- Work instruction -
Once the images are removed, set down everything else in the listing below exactly.

- Input -
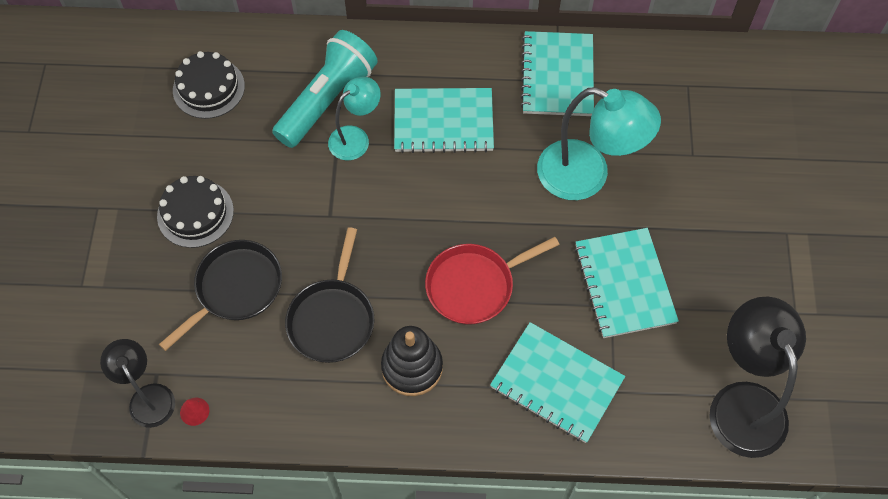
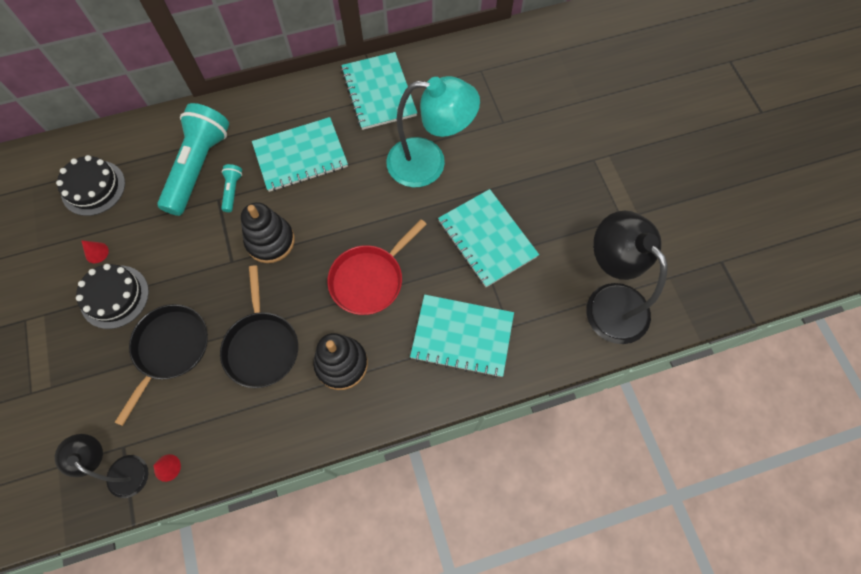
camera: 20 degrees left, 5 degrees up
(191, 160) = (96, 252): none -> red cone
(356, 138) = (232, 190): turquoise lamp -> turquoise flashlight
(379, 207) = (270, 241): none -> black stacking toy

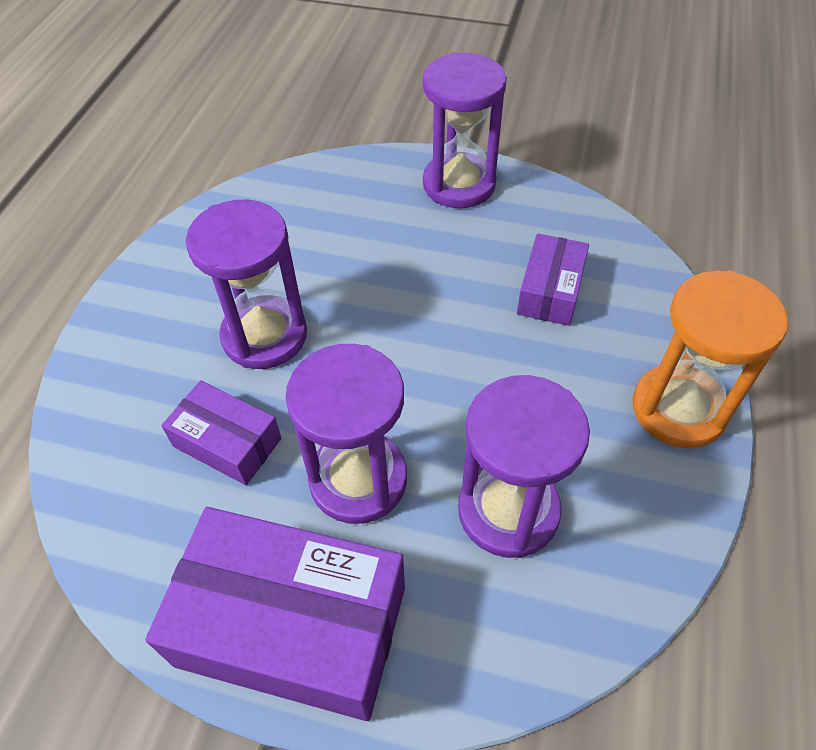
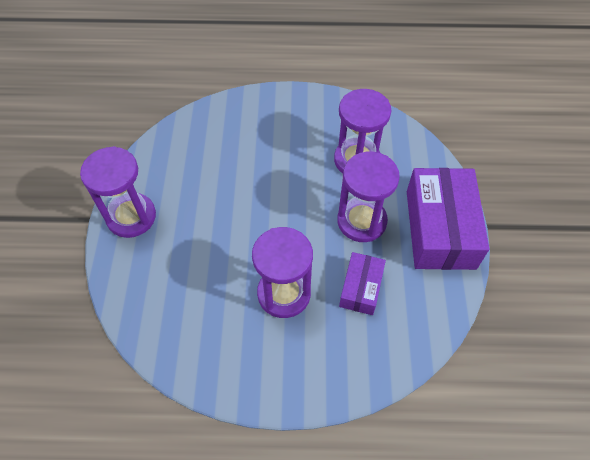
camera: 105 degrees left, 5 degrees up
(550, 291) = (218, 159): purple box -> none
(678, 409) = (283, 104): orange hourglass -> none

- Reply -
camera: 20 degrees left, 5 degrees up
(191, 160) = (96, 252): none -> red cone
(356, 138) = (232, 190): turquoise lamp -> turquoise flashlight
(379, 207) = (270, 241): none -> black stacking toy

camera: 105 degrees left, 5 degrees up
(550, 291) = (218, 159): purple box -> none
(678, 409) = (283, 104): orange hourglass -> none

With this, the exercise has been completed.